> _Task to complete_: From the listing below, copy only the lines running from the line that contains "cyan triangle: (134, 1025)" to the line that contains "purple rectangle: (422, 1545)", both included.

........

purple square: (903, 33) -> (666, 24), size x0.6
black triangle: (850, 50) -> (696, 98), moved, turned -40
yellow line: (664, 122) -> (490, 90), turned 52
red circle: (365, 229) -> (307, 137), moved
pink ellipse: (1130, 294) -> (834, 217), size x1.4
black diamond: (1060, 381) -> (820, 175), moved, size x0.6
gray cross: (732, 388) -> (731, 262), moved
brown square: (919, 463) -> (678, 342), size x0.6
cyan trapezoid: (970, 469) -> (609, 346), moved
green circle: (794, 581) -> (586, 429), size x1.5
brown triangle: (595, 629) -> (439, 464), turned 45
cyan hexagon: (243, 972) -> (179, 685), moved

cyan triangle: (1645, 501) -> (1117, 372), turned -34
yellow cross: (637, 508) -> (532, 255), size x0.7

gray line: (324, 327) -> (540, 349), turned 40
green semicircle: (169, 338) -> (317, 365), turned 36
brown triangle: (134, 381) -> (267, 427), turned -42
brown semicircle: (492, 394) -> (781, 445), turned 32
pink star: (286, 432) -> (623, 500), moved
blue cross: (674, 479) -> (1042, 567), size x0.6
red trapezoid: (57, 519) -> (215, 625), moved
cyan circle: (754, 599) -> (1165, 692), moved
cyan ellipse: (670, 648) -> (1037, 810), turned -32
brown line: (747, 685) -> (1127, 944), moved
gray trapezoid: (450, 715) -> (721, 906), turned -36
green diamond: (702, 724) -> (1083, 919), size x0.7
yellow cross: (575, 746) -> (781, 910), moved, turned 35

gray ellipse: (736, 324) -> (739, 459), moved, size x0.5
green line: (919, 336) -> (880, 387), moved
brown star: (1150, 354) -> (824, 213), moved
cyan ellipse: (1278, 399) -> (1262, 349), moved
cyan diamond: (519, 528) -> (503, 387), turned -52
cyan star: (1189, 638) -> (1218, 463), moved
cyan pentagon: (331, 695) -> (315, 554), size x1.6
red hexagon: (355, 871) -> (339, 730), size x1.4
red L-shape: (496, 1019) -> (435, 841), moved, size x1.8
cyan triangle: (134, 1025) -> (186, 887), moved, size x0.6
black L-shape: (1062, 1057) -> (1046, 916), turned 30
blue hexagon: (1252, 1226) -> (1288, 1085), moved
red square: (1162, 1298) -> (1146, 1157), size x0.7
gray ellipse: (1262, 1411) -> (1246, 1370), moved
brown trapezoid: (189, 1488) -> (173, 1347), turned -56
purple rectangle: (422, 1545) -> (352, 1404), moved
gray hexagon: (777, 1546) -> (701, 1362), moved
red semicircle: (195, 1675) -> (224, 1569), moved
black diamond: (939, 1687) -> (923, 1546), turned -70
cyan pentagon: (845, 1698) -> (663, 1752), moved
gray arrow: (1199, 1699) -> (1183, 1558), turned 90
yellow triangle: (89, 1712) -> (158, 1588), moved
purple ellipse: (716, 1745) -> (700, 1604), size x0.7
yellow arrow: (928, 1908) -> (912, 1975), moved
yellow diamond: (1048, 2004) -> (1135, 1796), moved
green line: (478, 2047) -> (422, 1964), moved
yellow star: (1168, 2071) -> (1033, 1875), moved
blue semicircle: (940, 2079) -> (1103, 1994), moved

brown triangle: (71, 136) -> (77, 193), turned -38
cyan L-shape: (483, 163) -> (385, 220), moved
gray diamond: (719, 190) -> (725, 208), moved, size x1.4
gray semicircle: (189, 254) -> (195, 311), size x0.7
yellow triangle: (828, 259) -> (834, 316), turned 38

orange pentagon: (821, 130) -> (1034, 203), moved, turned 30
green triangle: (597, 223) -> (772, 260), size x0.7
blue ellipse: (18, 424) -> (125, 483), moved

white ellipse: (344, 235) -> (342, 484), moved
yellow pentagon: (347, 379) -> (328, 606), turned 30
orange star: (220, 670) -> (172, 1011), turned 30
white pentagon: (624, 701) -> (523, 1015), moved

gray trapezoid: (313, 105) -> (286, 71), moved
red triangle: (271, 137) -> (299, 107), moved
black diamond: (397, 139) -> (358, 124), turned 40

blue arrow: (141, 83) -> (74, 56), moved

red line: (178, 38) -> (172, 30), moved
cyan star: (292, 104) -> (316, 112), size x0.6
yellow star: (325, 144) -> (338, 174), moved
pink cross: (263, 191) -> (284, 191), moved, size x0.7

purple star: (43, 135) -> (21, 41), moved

........

> _Output of the task_:
cyan triangle: (134, 1025) -> (186, 887), moved, size x0.6
black L-shape: (1062, 1057) -> (1046, 916), turned 30
blue hexagon: (1252, 1226) -> (1288, 1085), moved
red square: (1162, 1298) -> (1146, 1157), size x0.7
gray ellipse: (1262, 1411) -> (1246, 1370), moved
brown trapezoid: (189, 1488) -> (173, 1347), turned -56
purple rectangle: (422, 1545) -> (352, 1404), moved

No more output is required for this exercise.